Assignment ::
Could all of the entries be written out exactly, with any pictures omitted?

Listed entries ::
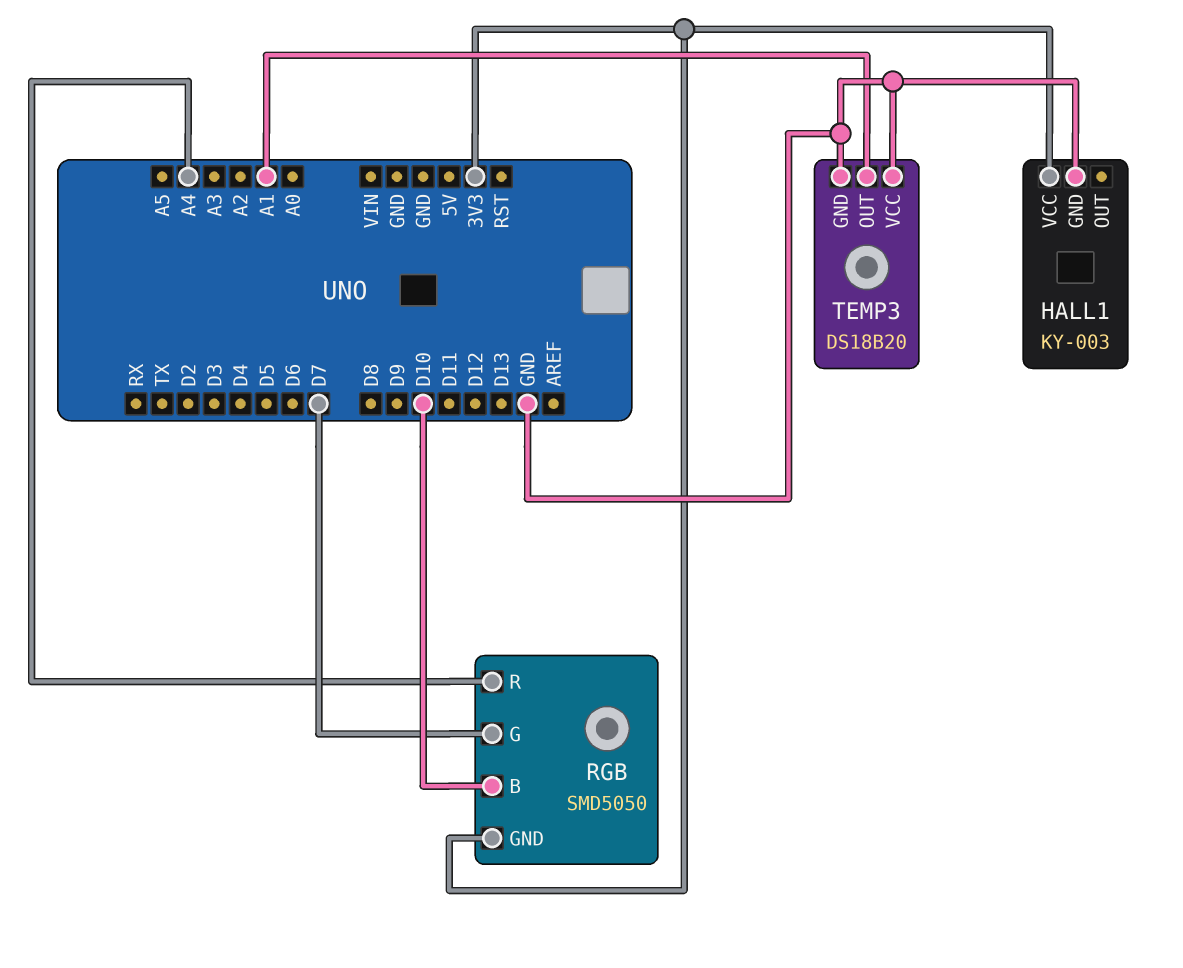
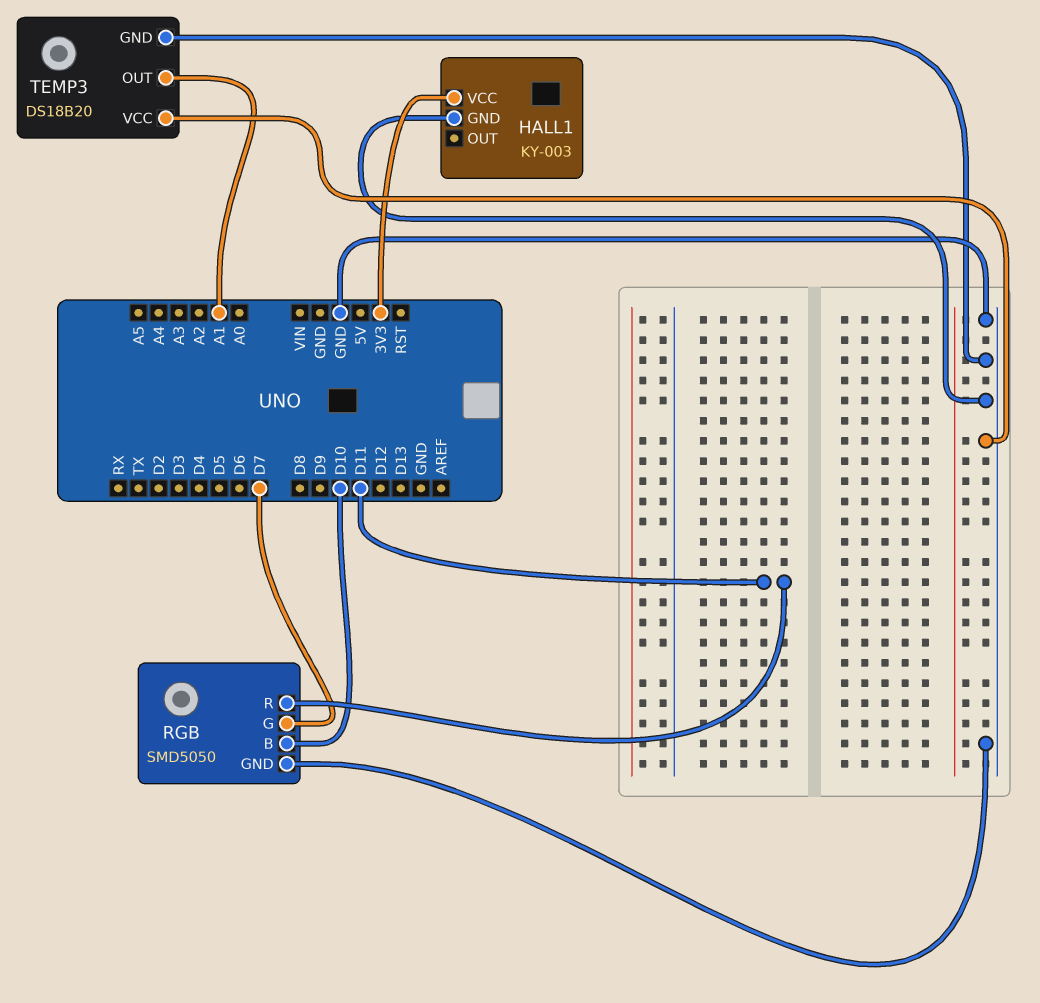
RGB pin GND: 3V3 -> GND
RGB pin R: A4 -> D11

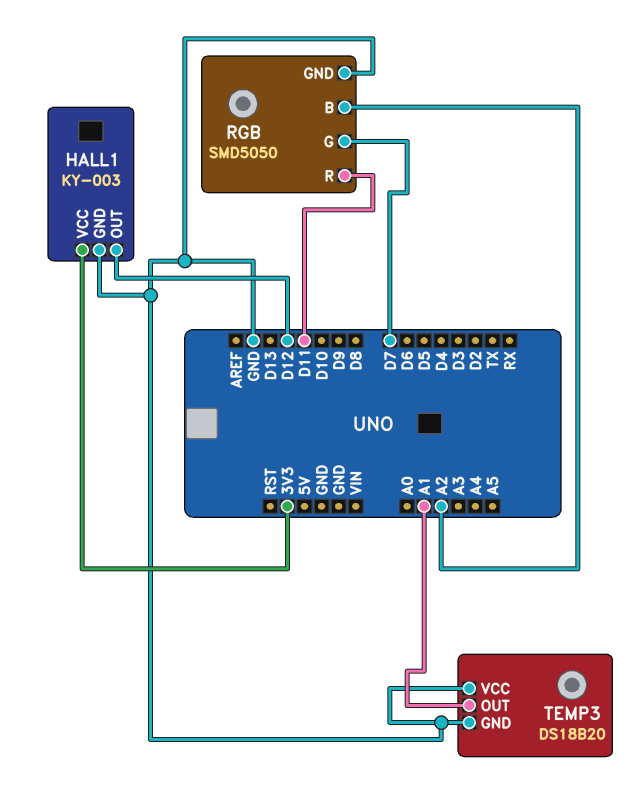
HALL1 pin OUT: none -> D12
RGB pin B: D10 -> A2

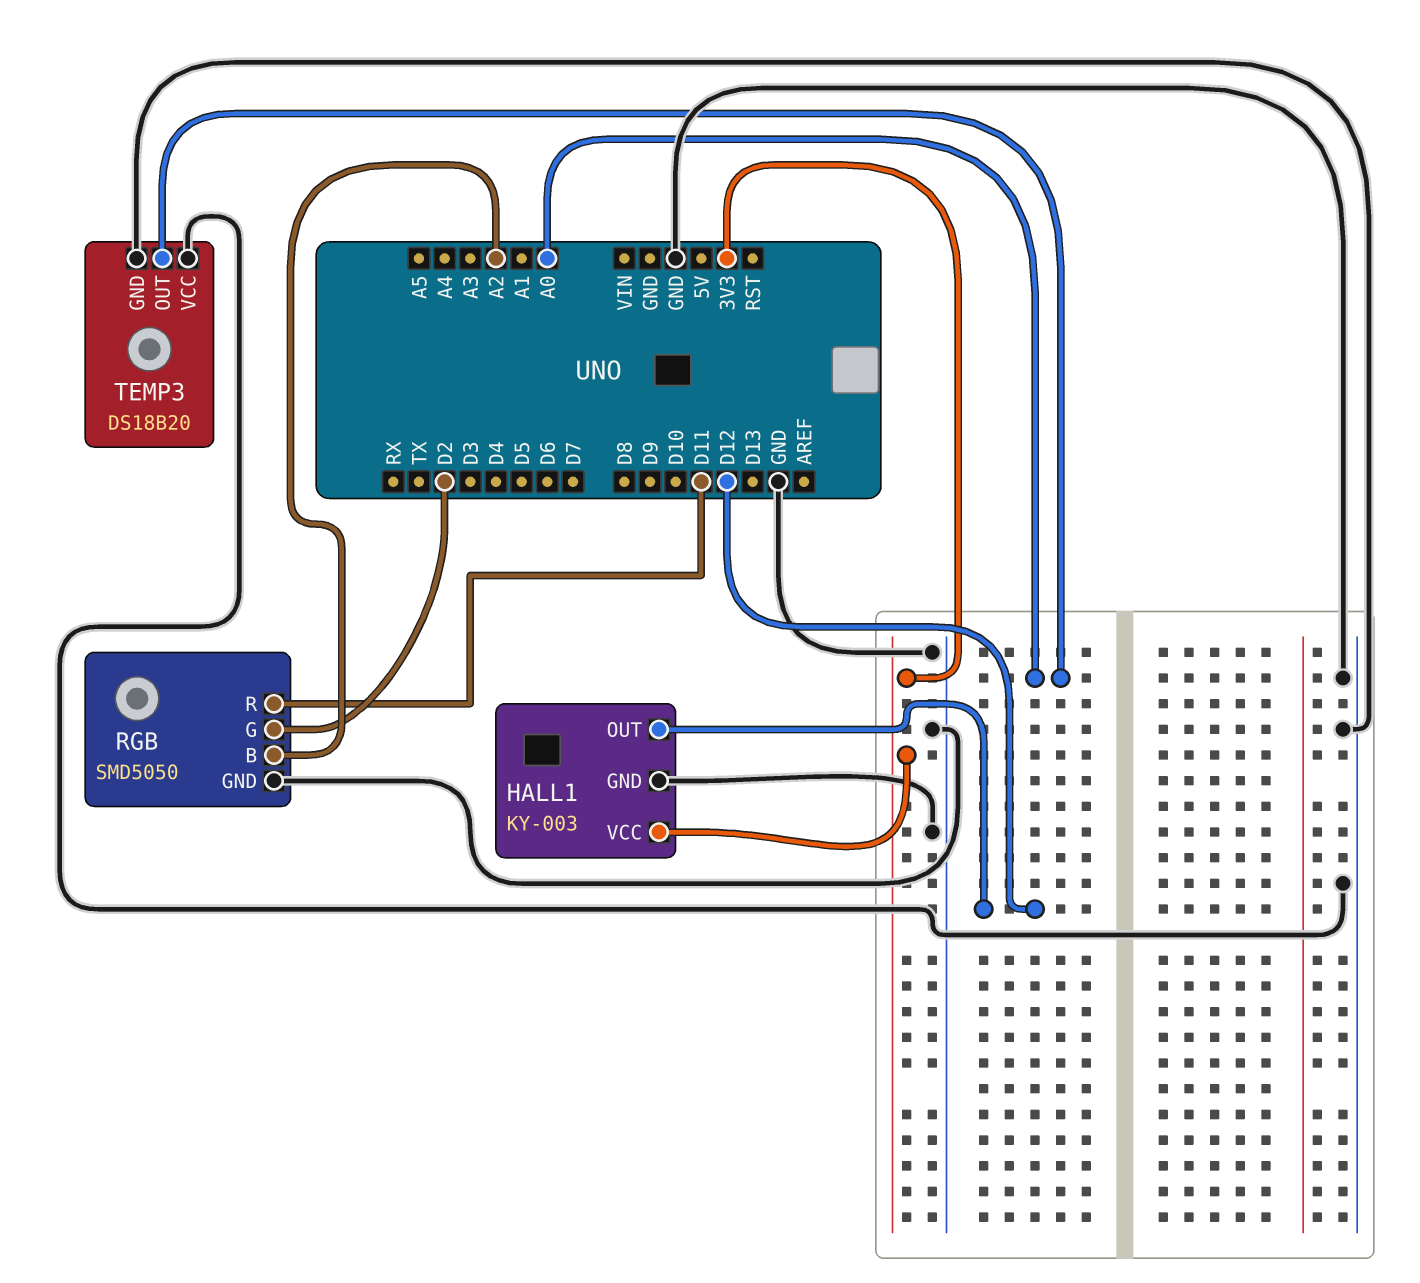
RGB pin G: D7 -> D2
TEMP3 pin OUT: A1 -> A0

Worked solution ::
RGB pin GND: 3V3 -> GND
RGB pin R: A4 -> D11

HALL1 pin OUT: none -> D12
RGB pin B: D10 -> A2

RGB pin G: D7 -> D2
TEMP3 pin OUT: A1 -> A0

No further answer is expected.